Dataset excerpts
════════════════════

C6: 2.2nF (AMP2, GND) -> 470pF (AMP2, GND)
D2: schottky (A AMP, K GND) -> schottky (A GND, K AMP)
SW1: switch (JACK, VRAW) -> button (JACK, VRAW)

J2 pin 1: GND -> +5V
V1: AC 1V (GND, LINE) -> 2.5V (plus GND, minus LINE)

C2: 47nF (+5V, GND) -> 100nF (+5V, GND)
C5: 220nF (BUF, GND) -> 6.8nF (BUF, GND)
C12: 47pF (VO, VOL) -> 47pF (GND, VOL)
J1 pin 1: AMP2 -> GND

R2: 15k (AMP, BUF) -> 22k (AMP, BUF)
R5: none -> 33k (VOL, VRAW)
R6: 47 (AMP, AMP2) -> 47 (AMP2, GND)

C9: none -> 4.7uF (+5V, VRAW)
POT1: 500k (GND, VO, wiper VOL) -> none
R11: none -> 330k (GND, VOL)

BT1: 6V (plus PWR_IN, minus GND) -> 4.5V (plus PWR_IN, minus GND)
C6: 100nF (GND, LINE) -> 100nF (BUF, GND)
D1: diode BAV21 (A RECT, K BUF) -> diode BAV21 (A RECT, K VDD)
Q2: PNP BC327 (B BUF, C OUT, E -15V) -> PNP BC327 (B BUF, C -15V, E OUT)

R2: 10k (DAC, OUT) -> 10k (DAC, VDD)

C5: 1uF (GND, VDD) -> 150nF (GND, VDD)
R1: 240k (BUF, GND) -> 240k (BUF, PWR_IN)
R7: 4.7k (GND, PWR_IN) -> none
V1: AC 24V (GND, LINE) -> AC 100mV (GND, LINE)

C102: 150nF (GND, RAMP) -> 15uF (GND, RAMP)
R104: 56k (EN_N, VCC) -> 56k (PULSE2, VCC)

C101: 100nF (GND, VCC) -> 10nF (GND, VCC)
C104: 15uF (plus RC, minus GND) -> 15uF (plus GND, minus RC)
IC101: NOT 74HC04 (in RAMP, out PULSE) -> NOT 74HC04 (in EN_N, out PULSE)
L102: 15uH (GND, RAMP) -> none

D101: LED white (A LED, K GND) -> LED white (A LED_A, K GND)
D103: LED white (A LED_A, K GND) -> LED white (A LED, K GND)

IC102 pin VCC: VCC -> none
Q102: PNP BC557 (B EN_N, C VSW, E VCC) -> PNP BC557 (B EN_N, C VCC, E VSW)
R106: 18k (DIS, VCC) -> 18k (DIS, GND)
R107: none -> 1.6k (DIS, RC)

════════════════════

**THE TASK**
Exactly as they appear above, give the entries again.

**SOLUTION**
C6: 2.2nF (AMP2, GND) -> 470pF (AMP2, GND)
D2: schottky (A AMP, K GND) -> schottky (A GND, K AMP)
SW1: switch (JACK, VRAW) -> button (JACK, VRAW)

J2 pin 1: GND -> +5V
V1: AC 1V (GND, LINE) -> 2.5V (plus GND, minus LINE)

C2: 47nF (+5V, GND) -> 100nF (+5V, GND)
C5: 220nF (BUF, GND) -> 6.8nF (BUF, GND)
C12: 47pF (VO, VOL) -> 47pF (GND, VOL)
J1 pin 1: AMP2 -> GND

R2: 15k (AMP, BUF) -> 22k (AMP, BUF)
R5: none -> 33k (VOL, VRAW)
R6: 47 (AMP, AMP2) -> 47 (AMP2, GND)

C9: none -> 4.7uF (+5V, VRAW)
POT1: 500k (GND, VO, wiper VOL) -> none
R11: none -> 330k (GND, VOL)

BT1: 6V (plus PWR_IN, minus GND) -> 4.5V (plus PWR_IN, minus GND)
C6: 100nF (GND, LINE) -> 100nF (BUF, GND)
D1: diode BAV21 (A RECT, K BUF) -> diode BAV21 (A RECT, K VDD)
Q2: PNP BC327 (B BUF, C OUT, E -15V) -> PNP BC327 (B BUF, C -15V, E OUT)

R2: 10k (DAC, OUT) -> 10k (DAC, VDD)

C5: 1uF (GND, VDD) -> 150nF (GND, VDD)
R1: 240k (BUF, GND) -> 240k (BUF, PWR_IN)
R7: 4.7k (GND, PWR_IN) -> none
V1: AC 24V (GND, LINE) -> AC 100mV (GND, LINE)

C102: 150nF (GND, RAMP) -> 15uF (GND, RAMP)
R104: 56k (EN_N, VCC) -> 56k (PULSE2, VCC)

C101: 100nF (GND, VCC) -> 10nF (GND, VCC)
C104: 15uF (plus RC, minus GND) -> 15uF (plus GND, minus RC)
IC101: NOT 74HC04 (in RAMP, out PULSE) -> NOT 74HC04 (in EN_N, out PULSE)
L102: 15uH (GND, RAMP) -> none

D101: LED white (A LED, K GND) -> LED white (A LED_A, K GND)
D103: LED white (A LED_A, K GND) -> LED white (A LED, K GND)

IC102 pin VCC: VCC -> none
Q102: PNP BC557 (B EN_N, C VSW, E VCC) -> PNP BC557 (B EN_N, C VCC, E VSW)
R106: 18k (DIS, VCC) -> 18k (DIS, GND)
R107: none -> 1.6k (DIS, RC)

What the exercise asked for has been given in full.